* What you need to do: For this exercise, copy all the data exactly and include none of the pictures.
*** Opening of Source data ***
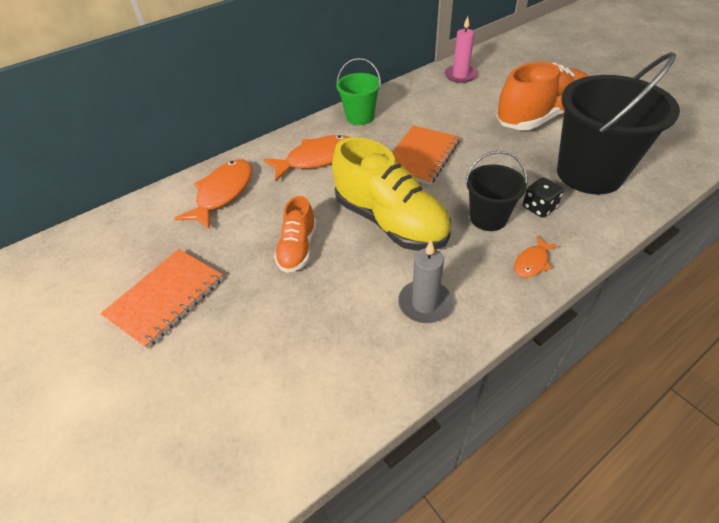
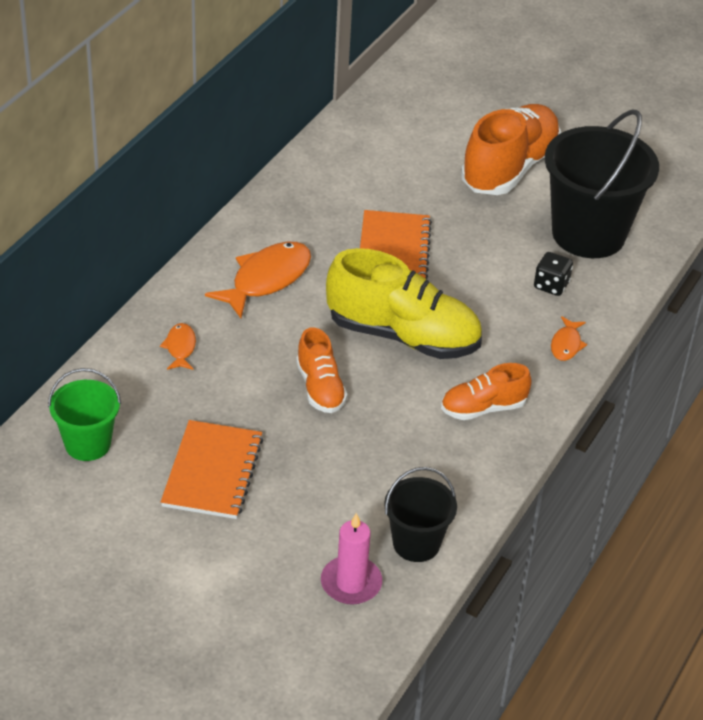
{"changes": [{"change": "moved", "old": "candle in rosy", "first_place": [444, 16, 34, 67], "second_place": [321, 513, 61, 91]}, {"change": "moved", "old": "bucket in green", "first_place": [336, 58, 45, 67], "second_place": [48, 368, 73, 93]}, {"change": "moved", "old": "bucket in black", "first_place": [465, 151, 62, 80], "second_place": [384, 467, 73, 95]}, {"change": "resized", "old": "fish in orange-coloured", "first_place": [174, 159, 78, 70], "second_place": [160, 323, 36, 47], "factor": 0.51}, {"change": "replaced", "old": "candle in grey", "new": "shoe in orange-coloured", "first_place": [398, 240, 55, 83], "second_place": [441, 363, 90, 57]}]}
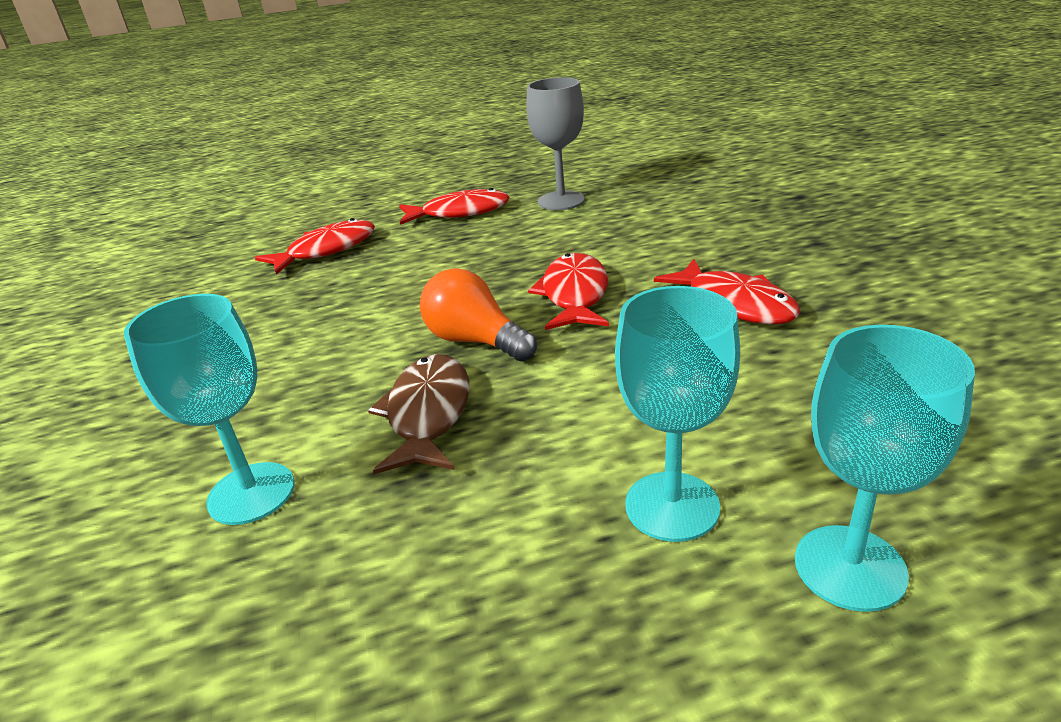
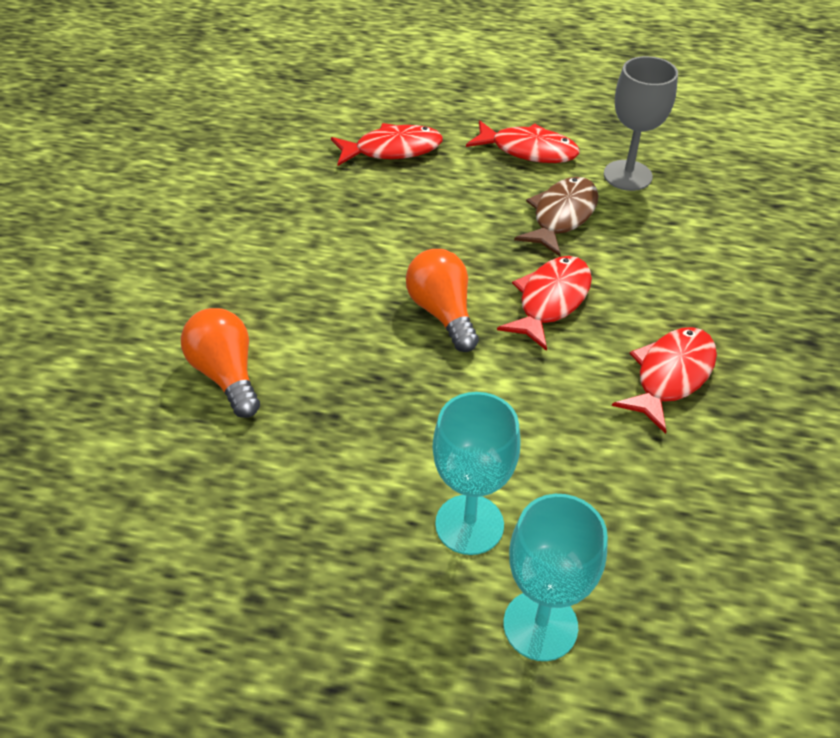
{"changes": [{"change": "turned", "old": "fish in scarlet", "first_place": [654, 259, 146, 65], "second_place": [612, 327, 105, 107], "degrees": -135}, {"change": "replaced", "old": "wine glass in turquoise", "new": "bulb in orange-coloured", "first_place": [124, 294, 171, 231], "second_place": [181, 308, 79, 110]}, {"change": "moved", "old": "fish in russet", "first_place": [368, 354, 101, 120], "second_place": [514, 177, 85, 79]}]}
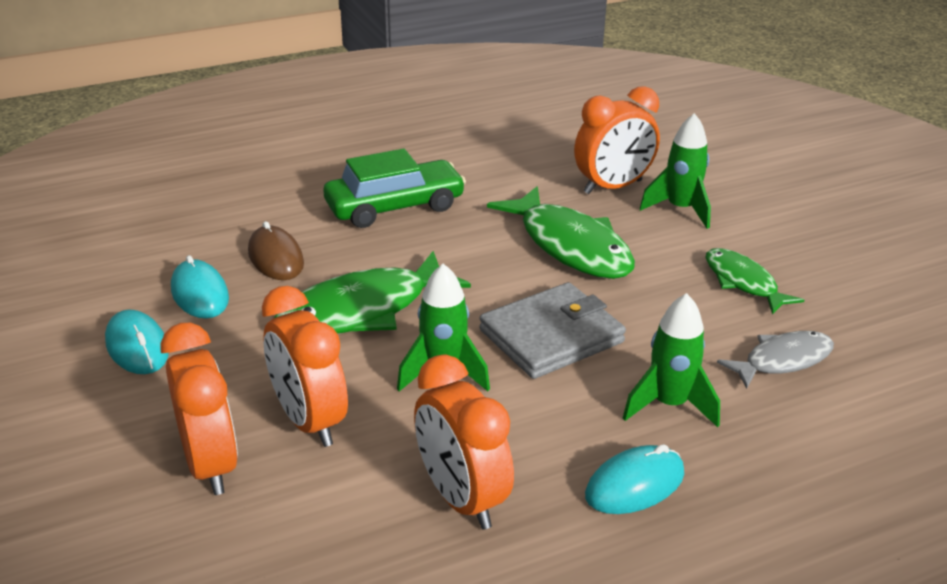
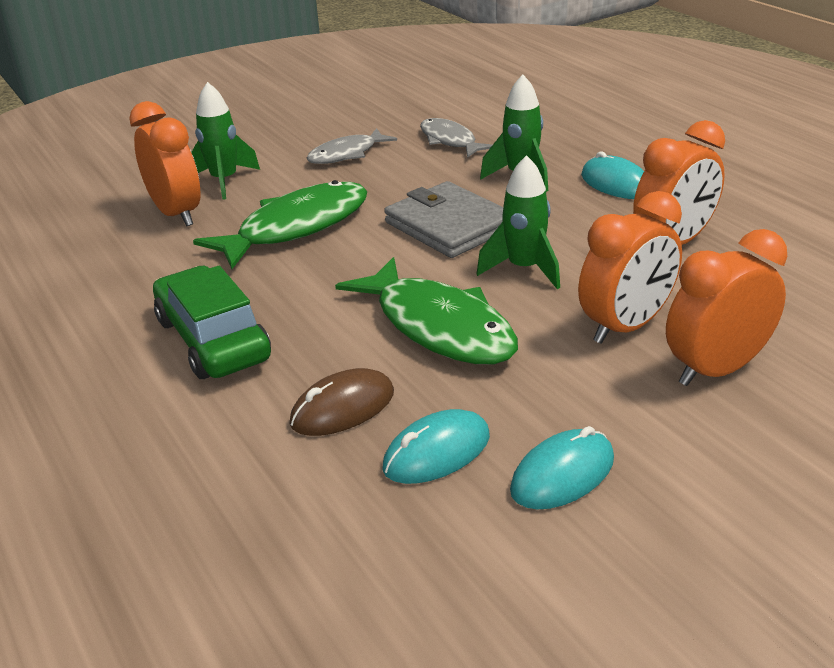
{"changes": [{"change": "recoloured", "old": "fish in green", "new": "fish in grey", "first_place": [706, 248, 98, 67], "second_place": [306, 128, 91, 36]}]}
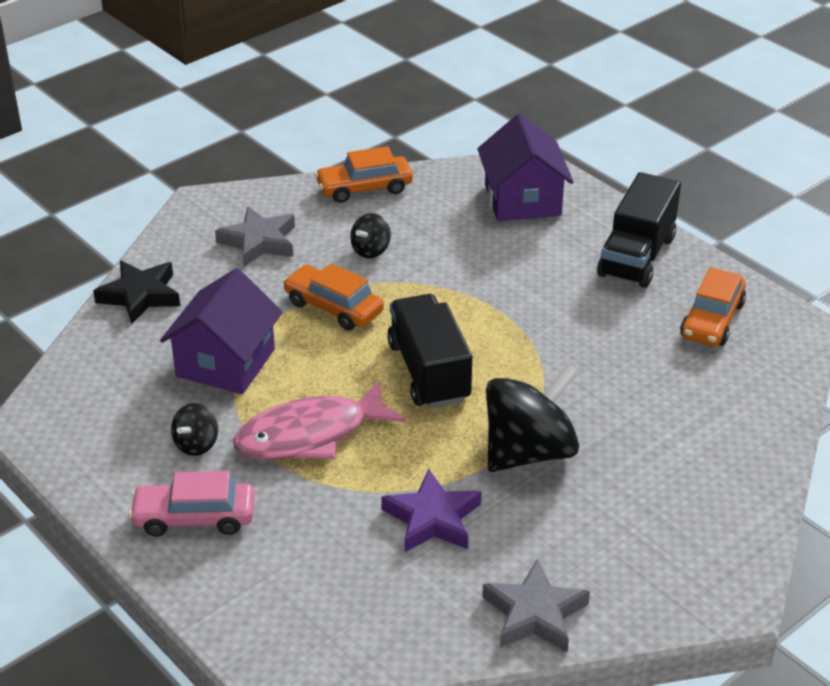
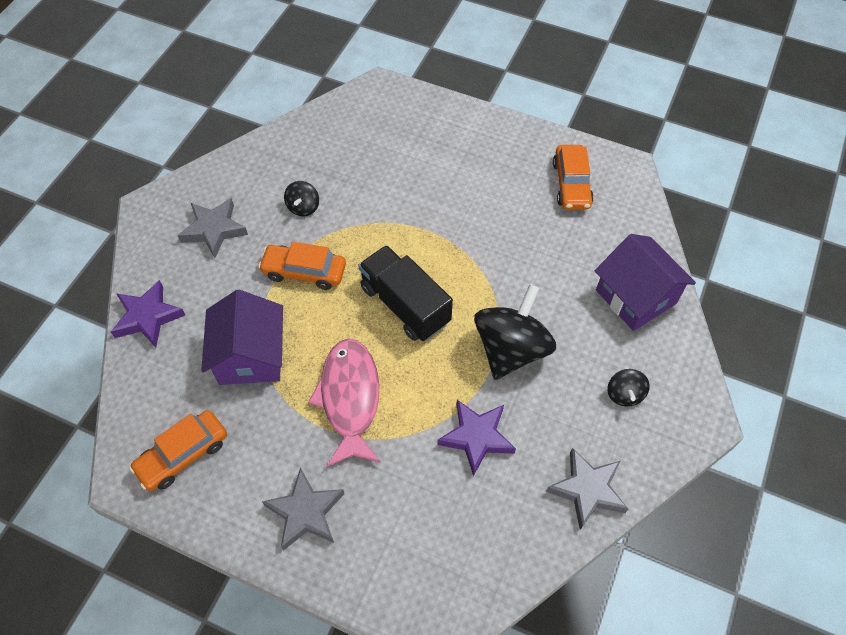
{"changes": [{"change": "moved", "old": "house in purple", "first_place": [477, 114, 96, 107], "second_place": [595, 234, 101, 97]}, {"change": "moved", "old": "automobile in orange-coloured", "first_place": [315, 146, 98, 57], "second_place": [129, 410, 98, 81]}, {"change": "removed", "old": "lorry in black", "first_place": [597, 172, 84, 116]}, {"change": "recoloured", "old": "star in black", "new": "star in purple", "first_place": [93, 260, 87, 64], "second_place": [111, 280, 74, 67]}, {"change": "turned", "old": "fish in rosy", "first_place": [233, 380, 173, 80], "second_place": [308, 339, 73, 128], "degrees": 135}, {"change": "moved", "old": "toy top in black", "first_place": [171, 403, 47, 53], "second_place": [607, 369, 43, 37]}, {"change": "replaced", "old": "automobile in rosy", "new": "star in grey", "first_place": [129, 471, 126, 66], "second_place": [262, 467, 82, 84]}]}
*** Close of Source data ***
* Task response:
{"changes": [{"change": "moved", "old": "candle in rosy", "first_place": [444, 16, 34, 67], "second_place": [321, 513, 61, 91]}, {"change": "moved", "old": "bucket in green", "first_place": [336, 58, 45, 67], "second_place": [48, 368, 73, 93]}, {"change": "moved", "old": "bucket in black", "first_place": [465, 151, 62, 80], "second_place": [384, 467, 73, 95]}, {"change": "resized", "old": "fish in orange-coloured", "first_place": [174, 159, 78, 70], "second_place": [160, 323, 36, 47], "factor": 0.51}, {"change": "replaced", "old": "candle in grey", "new": "shoe in orange-coloured", "first_place": [398, 240, 55, 83], "second_place": [441, 363, 90, 57]}]}
{"changes": [{"change": "turned", "old": "fish in scarlet", "first_place": [654, 259, 146, 65], "second_place": [612, 327, 105, 107], "degrees": -135}, {"change": "replaced", "old": "wine glass in turquoise", "new": "bulb in orange-coloured", "first_place": [124, 294, 171, 231], "second_place": [181, 308, 79, 110]}, {"change": "moved", "old": "fish in russet", "first_place": [368, 354, 101, 120], "second_place": [514, 177, 85, 79]}]}
{"changes": [{"change": "recoloured", "old": "fish in green", "new": "fish in grey", "first_place": [706, 248, 98, 67], "second_place": [306, 128, 91, 36]}]}
{"changes": [{"change": "moved", "old": "house in purple", "first_place": [477, 114, 96, 107], "second_place": [595, 234, 101, 97]}, {"change": "moved", "old": "automobile in orange-coloured", "first_place": [315, 146, 98, 57], "second_place": [129, 410, 98, 81]}, {"change": "removed", "old": "lorry in black", "first_place": [597, 172, 84, 116]}, {"change": "recoloured", "old": "star in black", "new": "star in purple", "first_place": [93, 260, 87, 64], "second_place": [111, 280, 74, 67]}, {"change": "turned", "old": "fish in rosy", "first_place": [233, 380, 173, 80], "second_place": [308, 339, 73, 128], "degrees": 135}, {"change": "moved", "old": "toy top in black", "first_place": [171, 403, 47, 53], "second_place": [607, 369, 43, 37]}, {"change": "replaced", "old": "automobile in rosy", "new": "star in grey", "first_place": [129, 471, 126, 66], "second_place": [262, 467, 82, 84]}]}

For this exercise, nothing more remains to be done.